**Scene difference descriptions**

──────

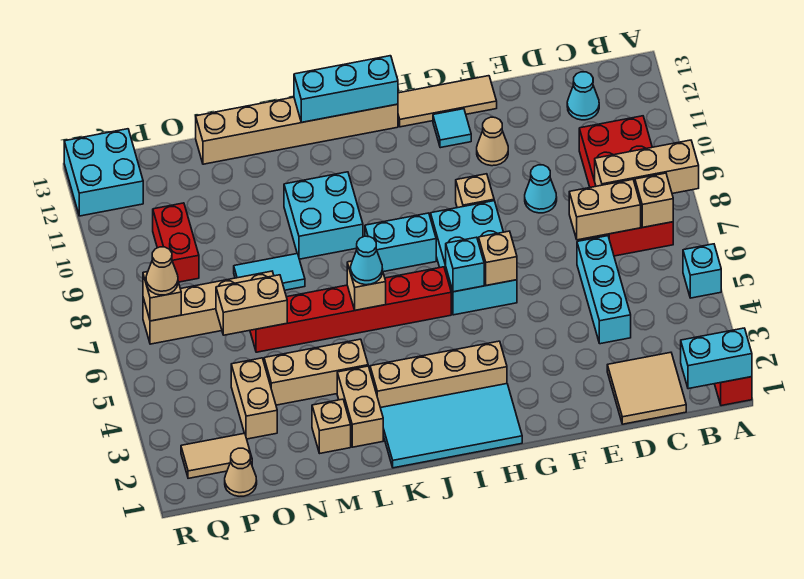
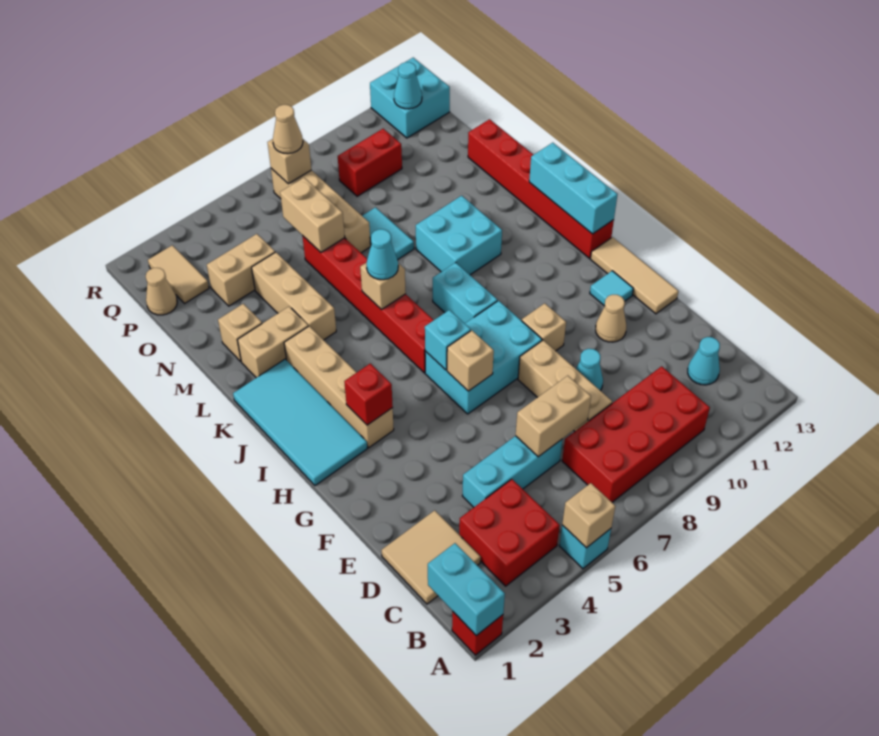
tan brick A8:C8 level 2 -> tan brick D8:F8 level 1
none -> red brick B3:C4 level 1
tan brick B7 level 2 -> tan brick A5 level 2
tan brick C7:D7 level 2 -> tan brick D6:D7 level 2
none -> red brick H3 level 2
tan brick I13:N13 level 1 -> red brick I13:N13 level 1
none -> cyan cone Q12 level 2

──────

**WHAT IS REQUIRED**
Would you write out all of the data exactly as it stands, without the pictures?

**ANSWER BOX**
tan brick A8:C8 level 2 -> tan brick D8:F8 level 1
none -> red brick B3:C4 level 1
tan brick B7 level 2 -> tan brick A5 level 2
tan brick C7:D7 level 2 -> tan brick D6:D7 level 2
none -> red brick H3 level 2
tan brick I13:N13 level 1 -> red brick I13:N13 level 1
none -> cyan cone Q12 level 2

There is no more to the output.